> **Problem requirements**
Reproduce the data from the line containing "disposable [243, 910]" through the line containing "satiny [345, 1140]", substituting "register" for "roster" and leaving all else unchanged. Return only those lines.

> **Information given**
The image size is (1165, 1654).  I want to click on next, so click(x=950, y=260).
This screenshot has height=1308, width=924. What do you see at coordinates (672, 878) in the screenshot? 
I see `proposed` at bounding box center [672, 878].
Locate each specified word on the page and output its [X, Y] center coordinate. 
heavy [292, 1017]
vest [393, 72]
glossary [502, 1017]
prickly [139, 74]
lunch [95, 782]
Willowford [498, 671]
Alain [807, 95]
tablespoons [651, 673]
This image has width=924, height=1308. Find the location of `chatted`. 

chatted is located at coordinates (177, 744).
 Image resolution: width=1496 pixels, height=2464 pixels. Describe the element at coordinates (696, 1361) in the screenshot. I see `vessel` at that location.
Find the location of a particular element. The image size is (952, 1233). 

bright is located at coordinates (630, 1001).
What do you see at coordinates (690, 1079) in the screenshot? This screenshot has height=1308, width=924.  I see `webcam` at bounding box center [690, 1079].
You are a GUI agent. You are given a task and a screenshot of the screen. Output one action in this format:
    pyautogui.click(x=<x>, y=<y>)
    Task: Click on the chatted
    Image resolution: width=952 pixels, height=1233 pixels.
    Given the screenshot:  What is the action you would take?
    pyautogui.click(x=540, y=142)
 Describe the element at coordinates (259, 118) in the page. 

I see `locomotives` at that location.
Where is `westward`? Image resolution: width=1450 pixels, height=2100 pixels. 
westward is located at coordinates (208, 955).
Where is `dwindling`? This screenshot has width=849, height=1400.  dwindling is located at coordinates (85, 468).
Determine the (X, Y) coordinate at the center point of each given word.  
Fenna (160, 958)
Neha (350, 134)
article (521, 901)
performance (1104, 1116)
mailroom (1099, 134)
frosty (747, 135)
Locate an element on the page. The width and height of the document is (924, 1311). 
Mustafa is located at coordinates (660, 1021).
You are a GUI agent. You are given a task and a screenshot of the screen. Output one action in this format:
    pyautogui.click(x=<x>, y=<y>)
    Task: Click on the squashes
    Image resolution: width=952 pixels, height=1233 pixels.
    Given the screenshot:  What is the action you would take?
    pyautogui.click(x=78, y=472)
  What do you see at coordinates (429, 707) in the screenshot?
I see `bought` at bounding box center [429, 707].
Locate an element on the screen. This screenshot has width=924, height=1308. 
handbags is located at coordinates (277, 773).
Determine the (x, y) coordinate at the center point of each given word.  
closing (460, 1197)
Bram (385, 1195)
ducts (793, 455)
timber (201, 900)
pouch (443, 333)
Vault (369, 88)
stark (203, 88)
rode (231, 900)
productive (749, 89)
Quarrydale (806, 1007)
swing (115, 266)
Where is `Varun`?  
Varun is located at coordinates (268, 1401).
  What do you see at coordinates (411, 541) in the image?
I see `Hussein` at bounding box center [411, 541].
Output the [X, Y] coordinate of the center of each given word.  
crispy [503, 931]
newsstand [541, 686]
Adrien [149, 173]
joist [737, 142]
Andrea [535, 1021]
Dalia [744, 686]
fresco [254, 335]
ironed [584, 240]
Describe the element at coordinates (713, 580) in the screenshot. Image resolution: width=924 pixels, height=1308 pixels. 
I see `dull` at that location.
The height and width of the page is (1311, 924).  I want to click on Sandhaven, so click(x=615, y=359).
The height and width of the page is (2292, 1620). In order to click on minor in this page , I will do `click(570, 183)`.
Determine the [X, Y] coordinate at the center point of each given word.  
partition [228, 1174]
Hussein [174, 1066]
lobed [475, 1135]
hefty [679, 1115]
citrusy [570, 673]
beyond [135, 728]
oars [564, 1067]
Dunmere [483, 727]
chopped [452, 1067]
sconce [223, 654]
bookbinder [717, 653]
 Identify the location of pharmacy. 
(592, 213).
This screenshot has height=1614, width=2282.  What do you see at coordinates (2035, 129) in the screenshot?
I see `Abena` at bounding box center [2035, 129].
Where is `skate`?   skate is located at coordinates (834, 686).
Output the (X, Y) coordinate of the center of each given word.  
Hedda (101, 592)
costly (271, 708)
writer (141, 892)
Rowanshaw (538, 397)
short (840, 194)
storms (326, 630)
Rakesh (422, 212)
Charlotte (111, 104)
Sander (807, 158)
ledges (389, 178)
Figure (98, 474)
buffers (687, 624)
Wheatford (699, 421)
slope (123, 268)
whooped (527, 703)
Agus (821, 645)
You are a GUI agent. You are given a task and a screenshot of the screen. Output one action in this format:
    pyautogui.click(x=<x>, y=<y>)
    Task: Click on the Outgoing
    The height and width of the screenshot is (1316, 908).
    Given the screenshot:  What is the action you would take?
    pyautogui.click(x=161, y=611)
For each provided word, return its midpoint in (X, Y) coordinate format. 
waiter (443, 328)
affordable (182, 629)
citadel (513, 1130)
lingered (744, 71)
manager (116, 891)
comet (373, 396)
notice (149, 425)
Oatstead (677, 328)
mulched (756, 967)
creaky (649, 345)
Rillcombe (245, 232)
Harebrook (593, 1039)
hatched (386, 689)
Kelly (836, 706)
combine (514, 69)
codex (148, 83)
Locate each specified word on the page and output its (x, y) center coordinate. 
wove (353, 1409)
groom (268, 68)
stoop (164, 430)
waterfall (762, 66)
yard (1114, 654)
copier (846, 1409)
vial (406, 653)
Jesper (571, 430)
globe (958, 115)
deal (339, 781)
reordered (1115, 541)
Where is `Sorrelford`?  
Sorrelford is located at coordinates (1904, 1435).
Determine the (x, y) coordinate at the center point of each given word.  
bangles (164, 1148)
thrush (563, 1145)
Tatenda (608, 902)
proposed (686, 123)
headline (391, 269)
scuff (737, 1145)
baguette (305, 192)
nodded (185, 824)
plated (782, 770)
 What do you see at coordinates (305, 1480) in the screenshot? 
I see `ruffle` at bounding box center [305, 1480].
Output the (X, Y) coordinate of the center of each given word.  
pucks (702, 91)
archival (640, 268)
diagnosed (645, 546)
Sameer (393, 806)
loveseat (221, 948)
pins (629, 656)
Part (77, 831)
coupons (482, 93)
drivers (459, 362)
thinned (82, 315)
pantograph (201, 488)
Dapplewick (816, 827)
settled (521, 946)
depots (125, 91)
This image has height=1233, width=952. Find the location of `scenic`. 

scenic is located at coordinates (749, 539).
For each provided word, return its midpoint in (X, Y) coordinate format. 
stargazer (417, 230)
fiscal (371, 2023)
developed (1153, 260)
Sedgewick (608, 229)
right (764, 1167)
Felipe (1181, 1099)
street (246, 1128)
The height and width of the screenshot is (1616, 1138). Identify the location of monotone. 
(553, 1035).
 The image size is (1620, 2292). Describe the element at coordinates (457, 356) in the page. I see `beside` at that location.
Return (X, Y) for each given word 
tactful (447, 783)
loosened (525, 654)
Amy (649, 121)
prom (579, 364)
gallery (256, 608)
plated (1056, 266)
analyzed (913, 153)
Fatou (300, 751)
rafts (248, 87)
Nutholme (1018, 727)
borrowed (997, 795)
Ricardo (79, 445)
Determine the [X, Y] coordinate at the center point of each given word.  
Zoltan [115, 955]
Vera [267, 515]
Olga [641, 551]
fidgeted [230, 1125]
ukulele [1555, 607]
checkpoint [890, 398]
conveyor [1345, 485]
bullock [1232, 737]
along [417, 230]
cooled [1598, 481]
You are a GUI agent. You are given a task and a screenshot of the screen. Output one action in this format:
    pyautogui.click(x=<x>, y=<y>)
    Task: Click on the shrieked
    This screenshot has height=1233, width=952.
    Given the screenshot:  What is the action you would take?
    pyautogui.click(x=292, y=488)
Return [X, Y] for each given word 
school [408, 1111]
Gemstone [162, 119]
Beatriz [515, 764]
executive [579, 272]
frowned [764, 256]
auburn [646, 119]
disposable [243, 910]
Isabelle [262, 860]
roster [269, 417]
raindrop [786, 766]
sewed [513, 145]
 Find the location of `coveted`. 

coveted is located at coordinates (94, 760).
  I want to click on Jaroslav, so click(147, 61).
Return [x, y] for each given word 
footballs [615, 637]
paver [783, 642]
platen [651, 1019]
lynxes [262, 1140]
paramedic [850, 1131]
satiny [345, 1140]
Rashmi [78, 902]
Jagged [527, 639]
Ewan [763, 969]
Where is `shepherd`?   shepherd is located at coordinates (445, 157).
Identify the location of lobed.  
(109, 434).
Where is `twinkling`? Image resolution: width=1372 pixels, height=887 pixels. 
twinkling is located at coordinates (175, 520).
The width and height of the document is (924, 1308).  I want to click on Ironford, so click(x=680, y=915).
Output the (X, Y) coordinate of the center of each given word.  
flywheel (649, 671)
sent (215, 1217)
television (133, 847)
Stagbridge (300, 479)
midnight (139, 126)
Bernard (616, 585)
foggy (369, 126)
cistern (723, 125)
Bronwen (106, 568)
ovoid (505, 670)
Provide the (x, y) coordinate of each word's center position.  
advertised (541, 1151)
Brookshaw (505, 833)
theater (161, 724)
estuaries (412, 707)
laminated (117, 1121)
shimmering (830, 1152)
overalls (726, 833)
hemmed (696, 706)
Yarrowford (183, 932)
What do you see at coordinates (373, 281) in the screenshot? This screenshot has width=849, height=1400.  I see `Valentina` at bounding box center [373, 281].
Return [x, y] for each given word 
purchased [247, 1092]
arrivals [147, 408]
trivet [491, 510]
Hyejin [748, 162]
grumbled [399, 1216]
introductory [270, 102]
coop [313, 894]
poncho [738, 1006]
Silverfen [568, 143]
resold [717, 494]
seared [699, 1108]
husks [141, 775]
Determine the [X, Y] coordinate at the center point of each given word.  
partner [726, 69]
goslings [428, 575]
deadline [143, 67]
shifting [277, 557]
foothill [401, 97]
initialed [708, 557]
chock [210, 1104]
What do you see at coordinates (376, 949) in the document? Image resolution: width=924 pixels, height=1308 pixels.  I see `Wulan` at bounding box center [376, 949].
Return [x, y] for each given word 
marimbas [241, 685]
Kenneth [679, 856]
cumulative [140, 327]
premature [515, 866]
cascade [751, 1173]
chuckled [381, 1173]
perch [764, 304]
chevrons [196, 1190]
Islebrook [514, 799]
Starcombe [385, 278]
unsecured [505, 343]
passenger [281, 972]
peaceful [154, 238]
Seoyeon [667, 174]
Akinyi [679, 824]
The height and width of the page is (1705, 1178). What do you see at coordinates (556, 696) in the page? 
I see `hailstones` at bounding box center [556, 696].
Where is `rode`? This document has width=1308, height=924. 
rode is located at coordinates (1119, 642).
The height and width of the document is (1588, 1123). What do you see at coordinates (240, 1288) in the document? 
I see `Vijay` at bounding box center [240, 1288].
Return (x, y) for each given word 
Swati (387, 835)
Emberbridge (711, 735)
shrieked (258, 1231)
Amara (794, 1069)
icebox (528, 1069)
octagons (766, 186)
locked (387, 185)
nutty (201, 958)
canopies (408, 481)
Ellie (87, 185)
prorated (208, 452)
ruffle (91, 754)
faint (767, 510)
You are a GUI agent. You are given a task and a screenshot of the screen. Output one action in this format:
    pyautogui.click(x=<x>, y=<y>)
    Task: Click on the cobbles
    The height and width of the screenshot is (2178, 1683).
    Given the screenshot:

> **Written answer**
disposable [243, 910]
Isabelle [262, 860]
register [269, 417]
raindrop [786, 766]
sewed [513, 145]
 Find the location of `coveted`. 

coveted is located at coordinates (94, 760).
  I want to click on Jaroslav, so click(147, 61).
Return [x, y] for each given word 
footballs [615, 637]
paver [783, 642]
platen [651, 1019]
lynxes [262, 1140]
paramedic [850, 1131]
satiny [345, 1140]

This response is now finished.